---- Information shown
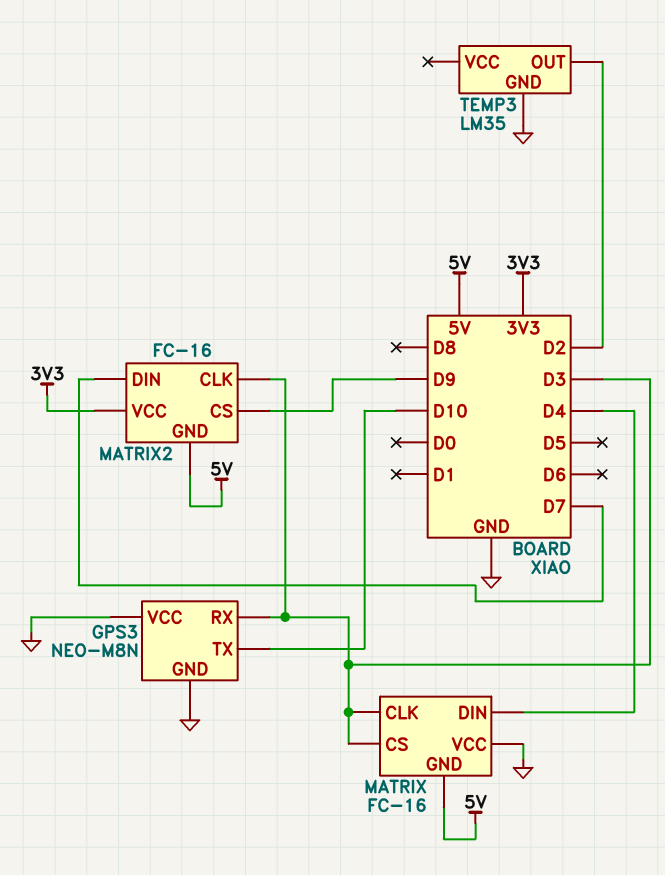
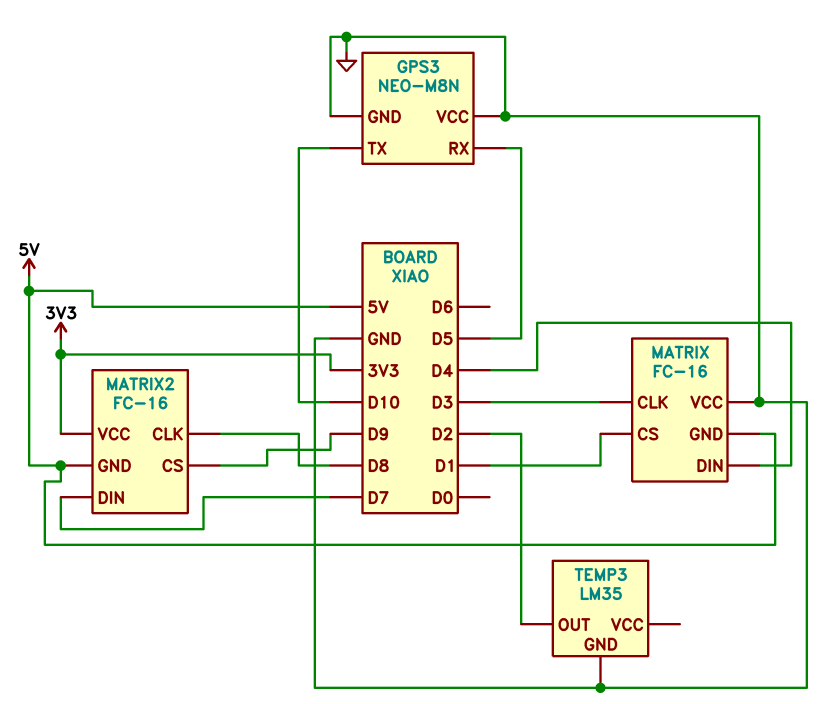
GPS3 pin RX: D3 -> D5
MATRIX pin CS: D3 -> D1
MATRIX2 pin CLK: D3 -> D8

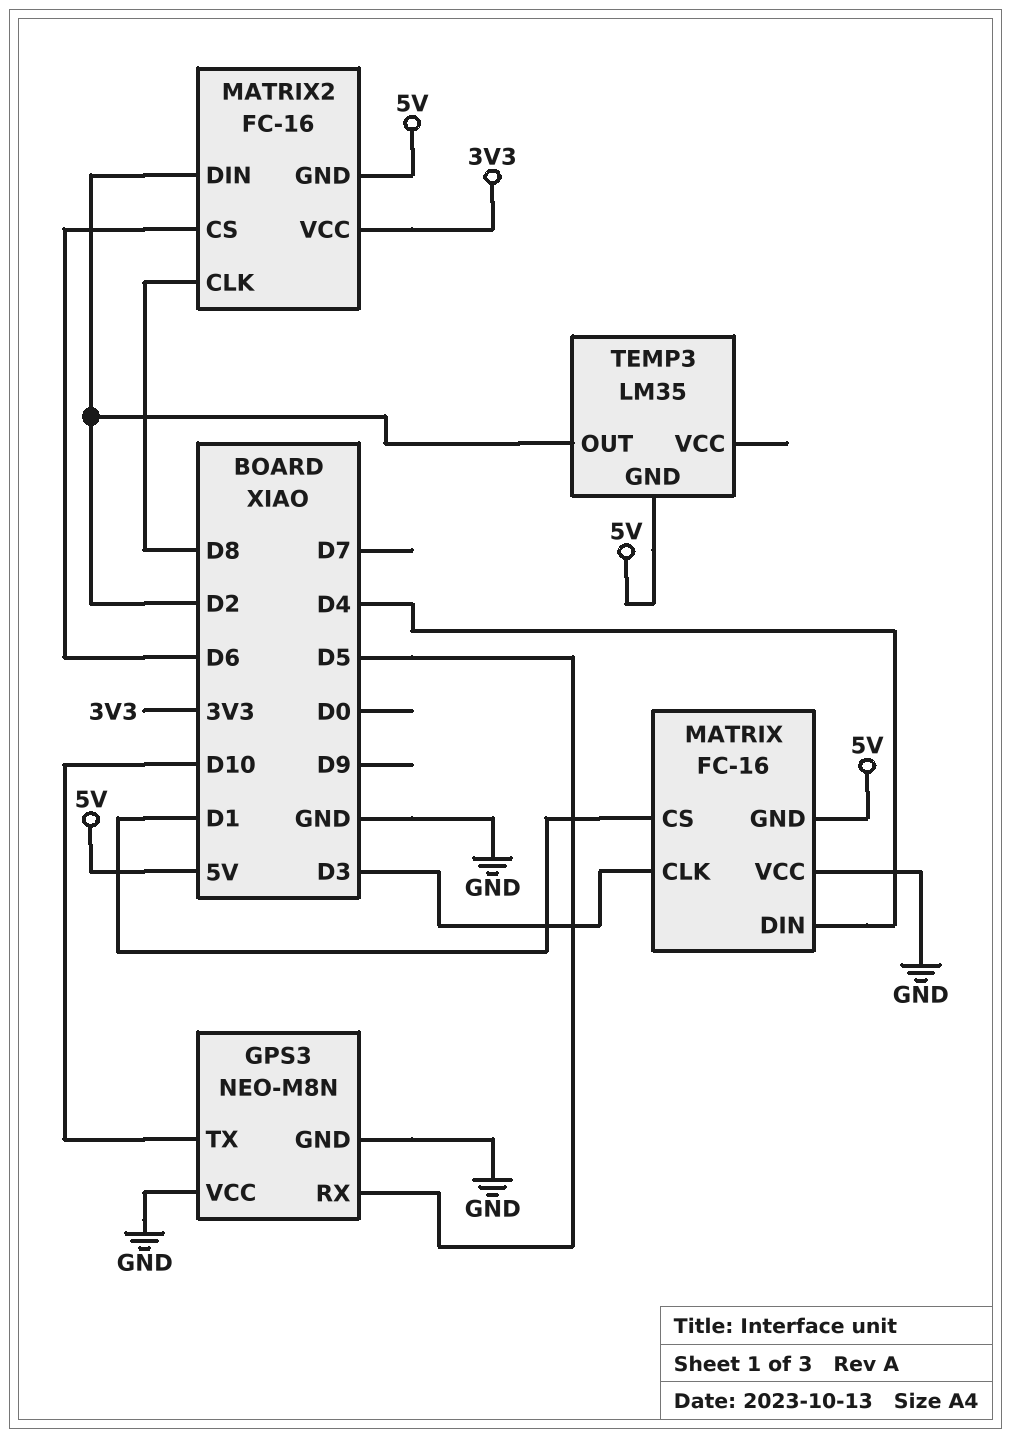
MATRIX2 pin CS: D9 -> D6
MATRIX2 pin DIN: D7 -> D2
TEMP3 pin GND: GND -> 5V

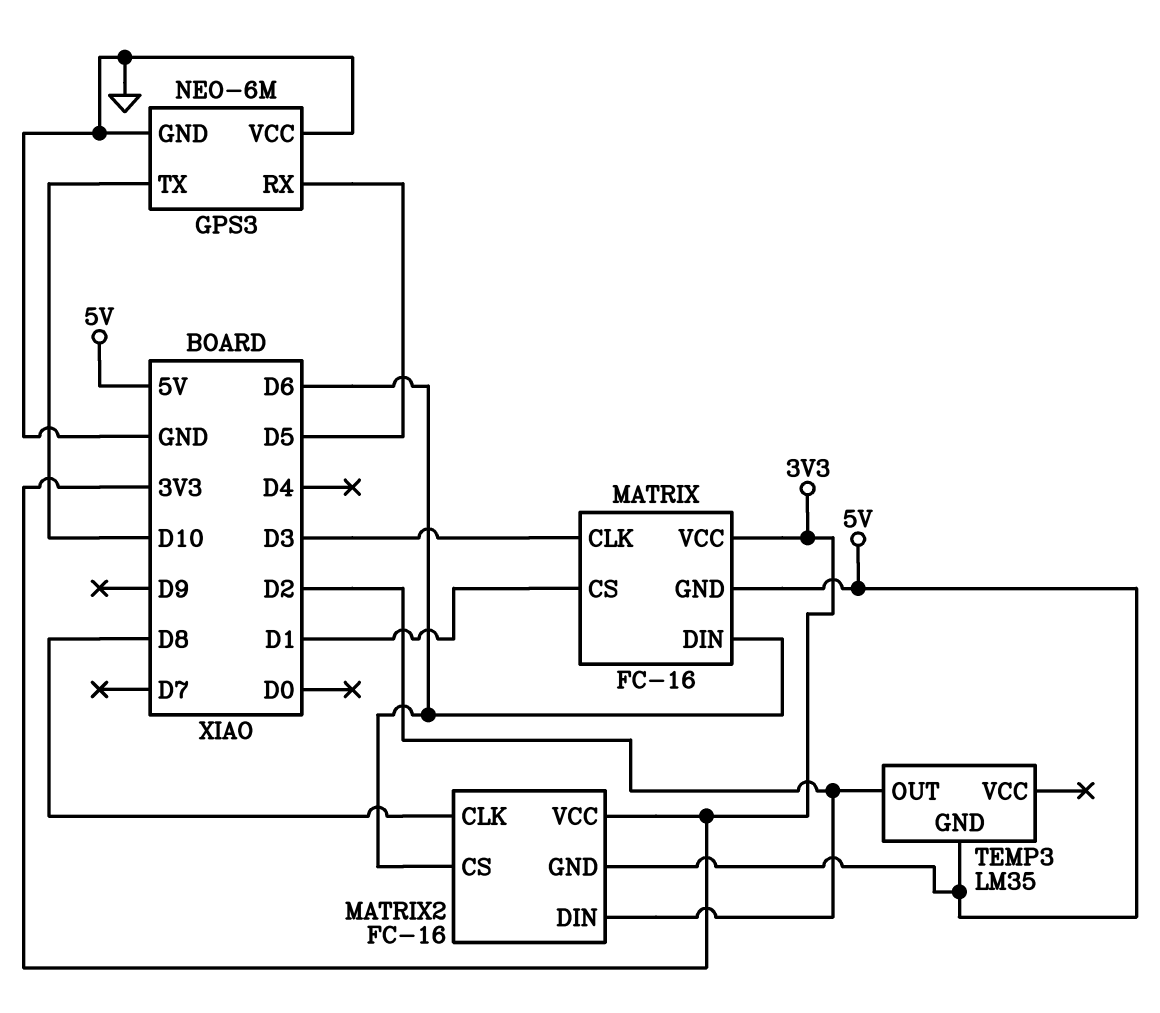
GPS3: NEO-M8N -> NEO-6M
MATRIX pin DIN: D4 -> D6
MATRIX pin VCC: GND -> 3V3

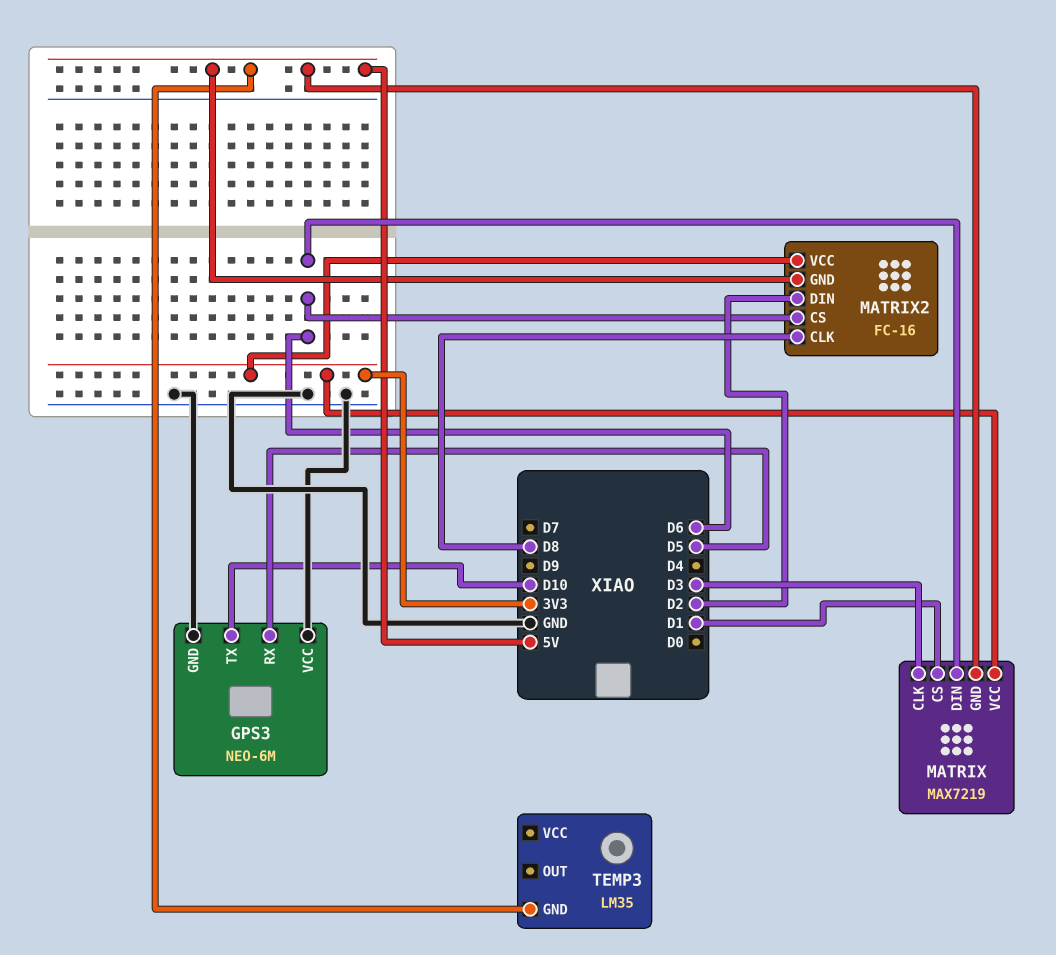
MATRIX: FC-16 -> MAX7219
TEMP3 pin OUT: D2 -> none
--------
Line for line, restate the data above and omit every picture.

[The answer]:
GPS3 pin RX: D3 -> D5
MATRIX pin CS: D3 -> D1
MATRIX2 pin CLK: D3 -> D8

MATRIX2 pin CS: D9 -> D6
MATRIX2 pin DIN: D7 -> D2
TEMP3 pin GND: GND -> 5V

GPS3: NEO-M8N -> NEO-6M
MATRIX pin DIN: D4 -> D6
MATRIX pin VCC: GND -> 3V3

MATRIX: FC-16 -> MAX7219
TEMP3 pin OUT: D2 -> none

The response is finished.